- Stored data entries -

==========

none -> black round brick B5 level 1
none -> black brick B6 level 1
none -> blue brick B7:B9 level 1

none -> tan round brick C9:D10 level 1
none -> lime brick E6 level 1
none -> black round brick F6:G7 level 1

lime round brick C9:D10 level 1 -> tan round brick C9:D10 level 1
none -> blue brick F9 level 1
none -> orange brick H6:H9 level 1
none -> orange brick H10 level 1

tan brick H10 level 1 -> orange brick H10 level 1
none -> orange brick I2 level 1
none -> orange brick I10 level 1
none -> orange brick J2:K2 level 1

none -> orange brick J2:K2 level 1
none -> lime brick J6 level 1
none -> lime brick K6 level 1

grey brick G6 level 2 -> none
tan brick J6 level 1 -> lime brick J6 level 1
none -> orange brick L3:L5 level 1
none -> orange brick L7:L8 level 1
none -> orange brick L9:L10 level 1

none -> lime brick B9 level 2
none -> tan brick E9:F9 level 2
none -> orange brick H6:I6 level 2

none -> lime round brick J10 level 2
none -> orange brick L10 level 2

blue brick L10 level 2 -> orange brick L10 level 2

==========

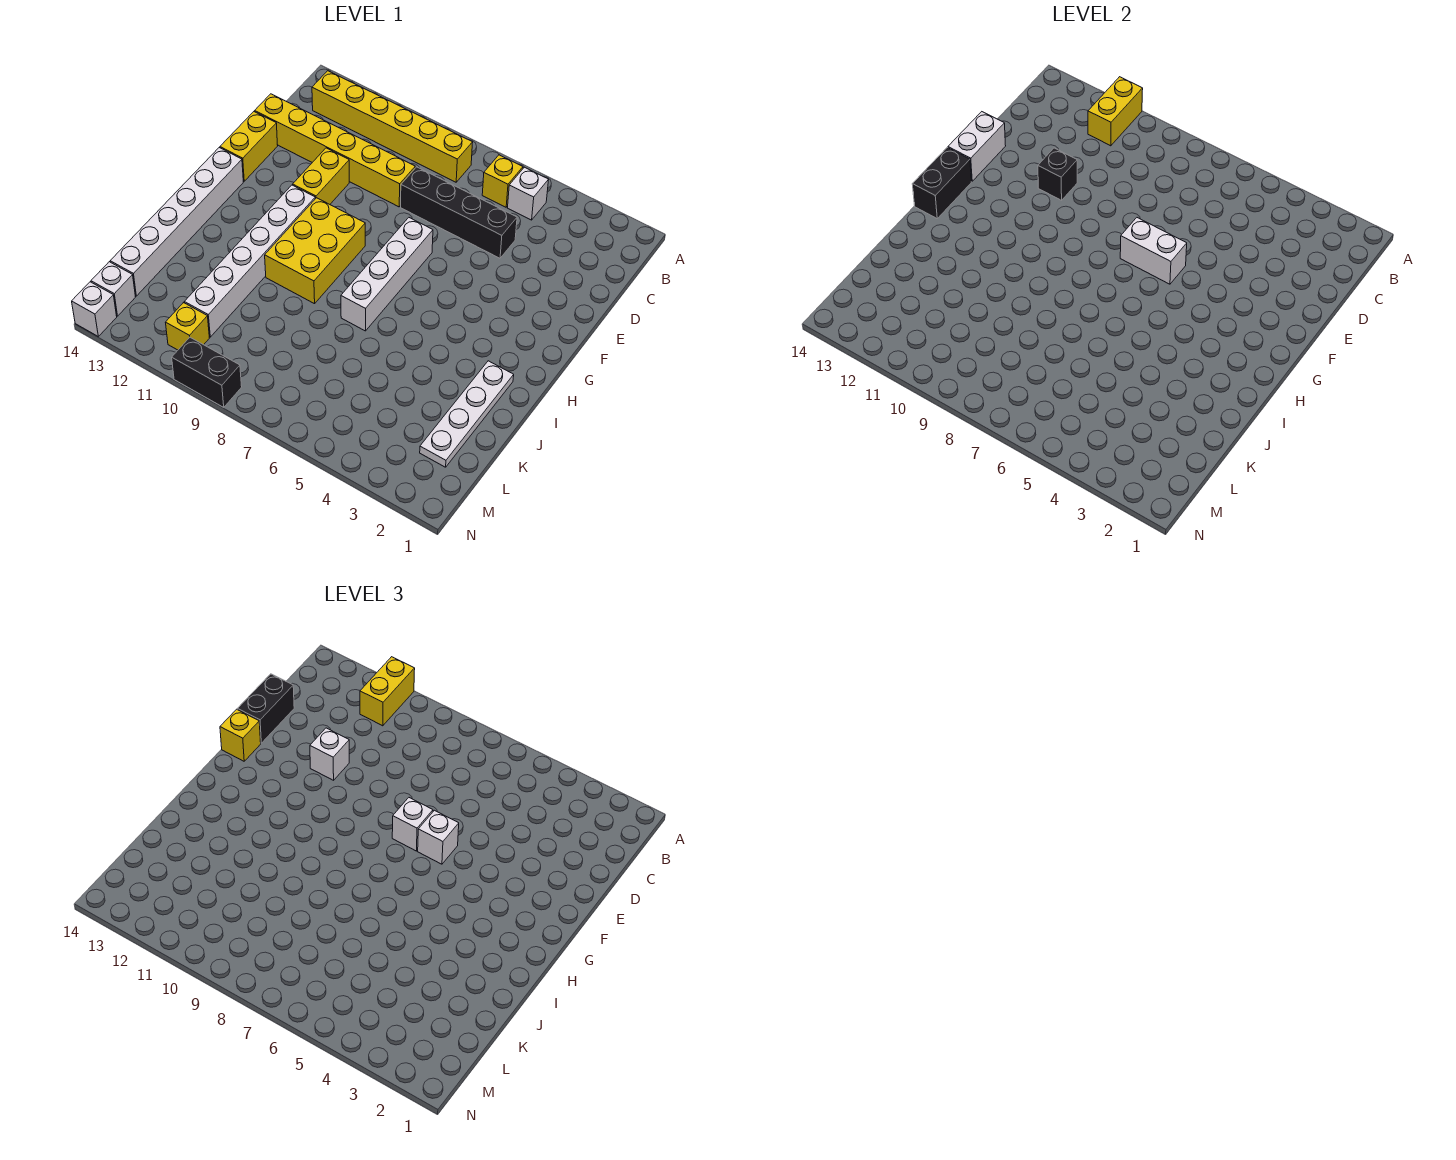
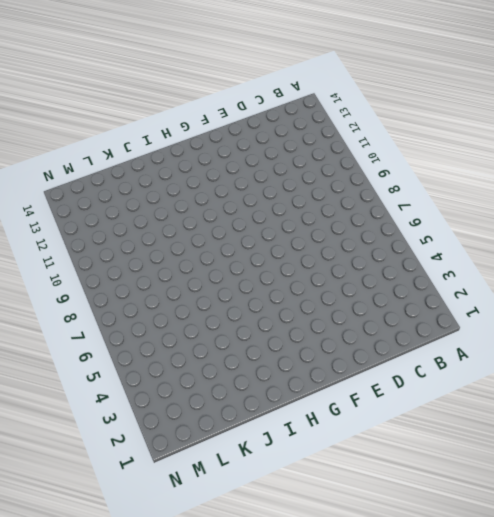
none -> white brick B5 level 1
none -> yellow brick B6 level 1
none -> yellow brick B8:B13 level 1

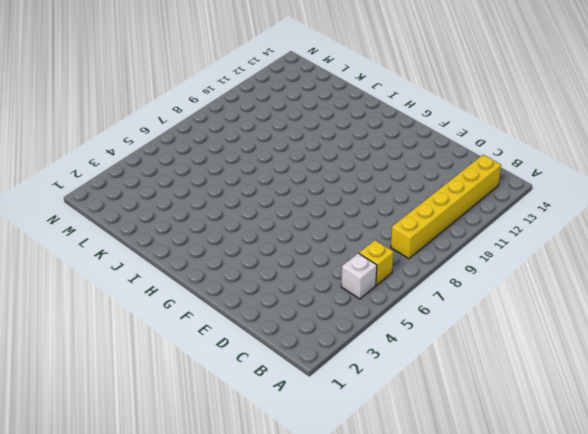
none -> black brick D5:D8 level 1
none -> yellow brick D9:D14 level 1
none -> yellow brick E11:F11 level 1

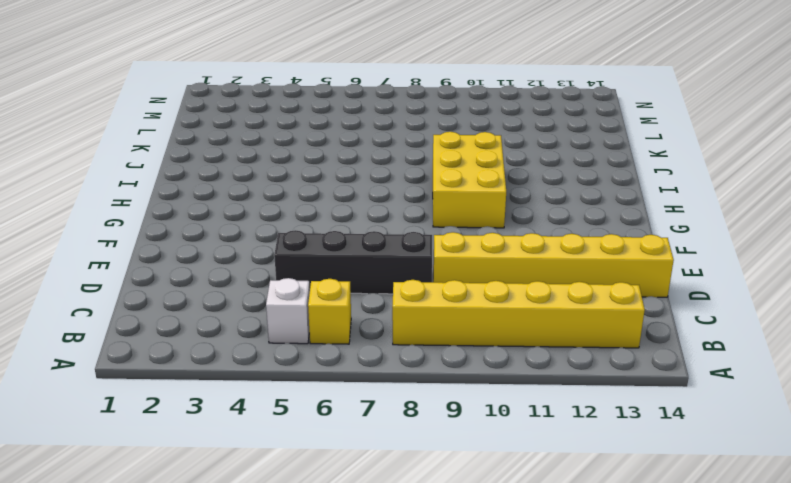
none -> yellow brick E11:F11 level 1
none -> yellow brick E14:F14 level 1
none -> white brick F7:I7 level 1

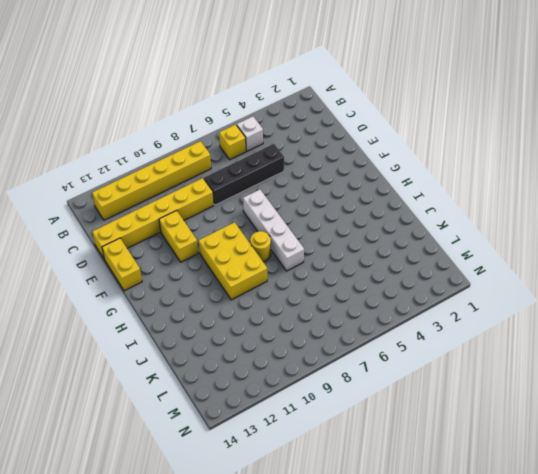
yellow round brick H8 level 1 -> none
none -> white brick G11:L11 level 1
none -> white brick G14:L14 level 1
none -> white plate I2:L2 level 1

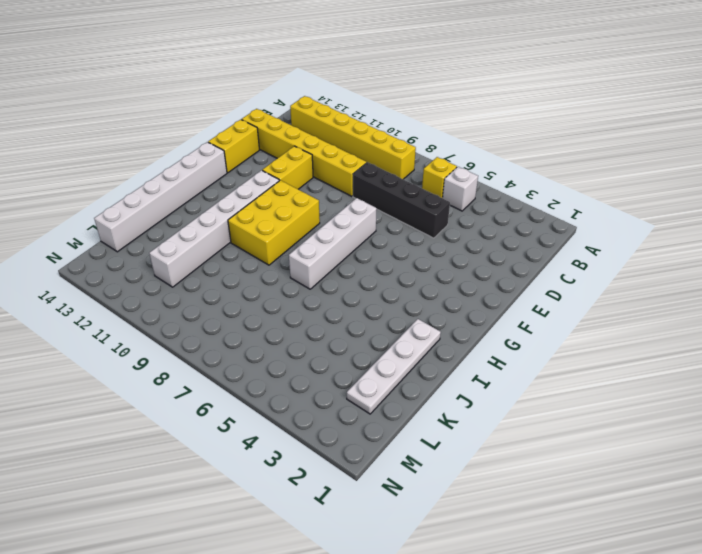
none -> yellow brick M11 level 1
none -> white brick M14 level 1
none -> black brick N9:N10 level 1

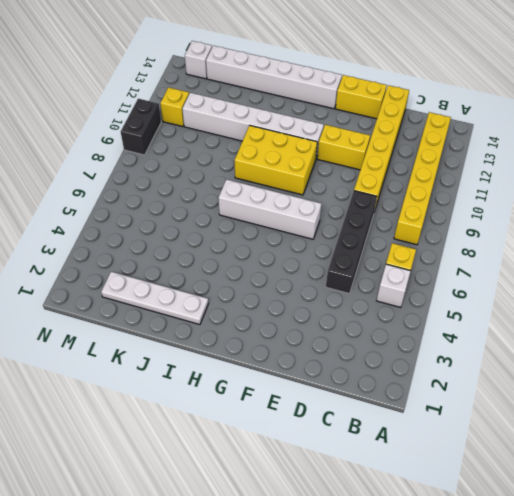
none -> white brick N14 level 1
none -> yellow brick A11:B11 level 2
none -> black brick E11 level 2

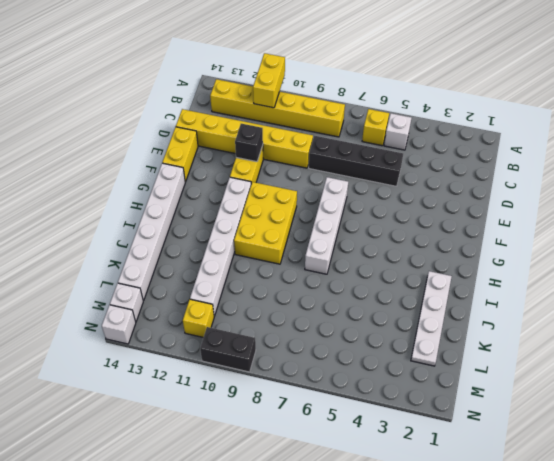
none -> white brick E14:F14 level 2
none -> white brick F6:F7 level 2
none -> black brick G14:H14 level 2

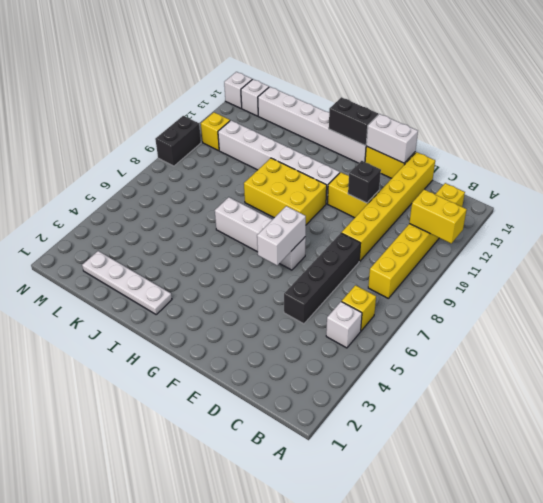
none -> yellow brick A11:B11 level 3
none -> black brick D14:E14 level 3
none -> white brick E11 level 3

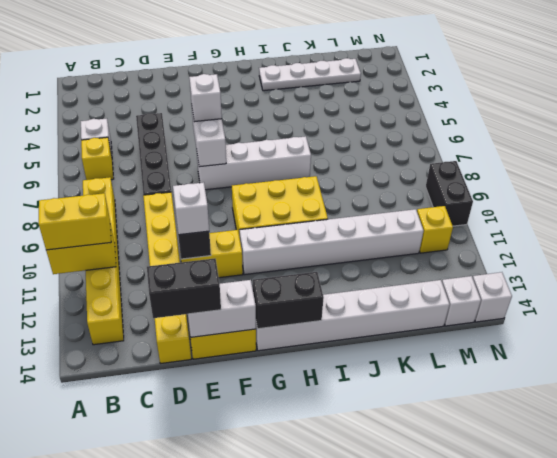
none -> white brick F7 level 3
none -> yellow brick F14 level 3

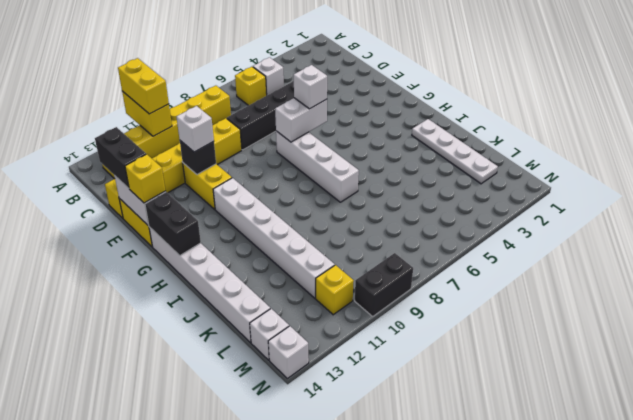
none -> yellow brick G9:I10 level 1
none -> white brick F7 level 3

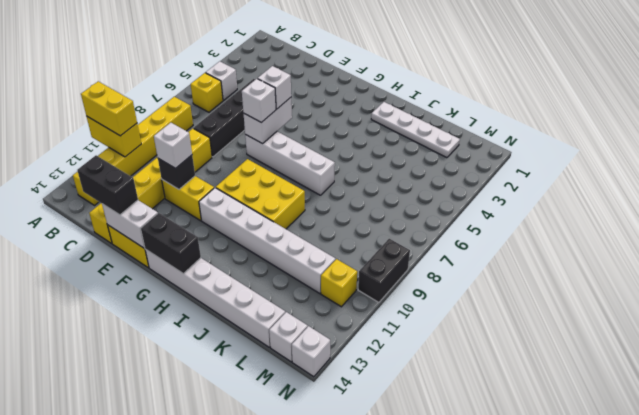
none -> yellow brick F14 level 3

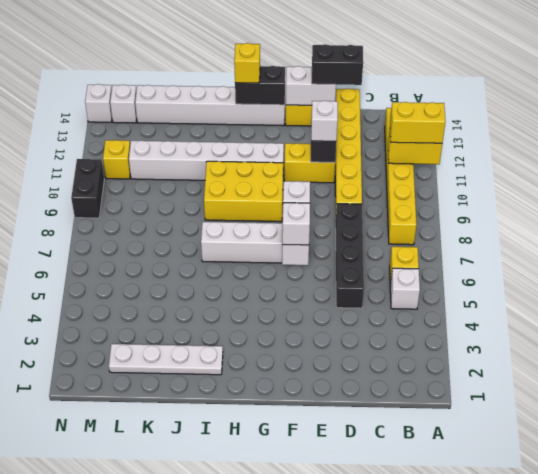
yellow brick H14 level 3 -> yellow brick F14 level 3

==========

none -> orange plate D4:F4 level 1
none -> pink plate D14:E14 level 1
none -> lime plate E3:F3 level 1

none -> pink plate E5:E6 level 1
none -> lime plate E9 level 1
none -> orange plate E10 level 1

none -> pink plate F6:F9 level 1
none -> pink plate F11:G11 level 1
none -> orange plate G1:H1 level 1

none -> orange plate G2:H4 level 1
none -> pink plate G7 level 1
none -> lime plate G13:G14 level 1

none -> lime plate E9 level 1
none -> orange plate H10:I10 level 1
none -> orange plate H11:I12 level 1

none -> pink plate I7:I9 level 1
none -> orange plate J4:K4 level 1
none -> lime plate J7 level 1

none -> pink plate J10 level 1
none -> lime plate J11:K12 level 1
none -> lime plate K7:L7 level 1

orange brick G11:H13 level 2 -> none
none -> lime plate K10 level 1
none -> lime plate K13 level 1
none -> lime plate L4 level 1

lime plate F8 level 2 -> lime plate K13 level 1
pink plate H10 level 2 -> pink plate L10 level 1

==========

- WHAT NEEDS TO BE DONE -
Of the entries above, repeat exactly the lines between the line with "none -> black round brick B5 level 1" and the line with "blue brick L10", inclusive, and no others.

- SOLUTION TO THIS PROBLEM -
none -> black round brick B5 level 1
none -> black brick B6 level 1
none -> blue brick B7:B9 level 1

none -> tan round brick C9:D10 level 1
none -> lime brick E6 level 1
none -> black round brick F6:G7 level 1

lime round brick C9:D10 level 1 -> tan round brick C9:D10 level 1
none -> blue brick F9 level 1
none -> orange brick H6:H9 level 1
none -> orange brick H10 level 1

tan brick H10 level 1 -> orange brick H10 level 1
none -> orange brick I2 level 1
none -> orange brick I10 level 1
none -> orange brick J2:K2 level 1

none -> orange brick J2:K2 level 1
none -> lime brick J6 level 1
none -> lime brick K6 level 1

grey brick G6 level 2 -> none
tan brick J6 level 1 -> lime brick J6 level 1
none -> orange brick L3:L5 level 1
none -> orange brick L7:L8 level 1
none -> orange brick L9:L10 level 1

none -> lime brick B9 level 2
none -> tan brick E9:F9 level 2
none -> orange brick H6:I6 level 2

none -> lime round brick J10 level 2
none -> orange brick L10 level 2

blue brick L10 level 2 -> orange brick L10 level 2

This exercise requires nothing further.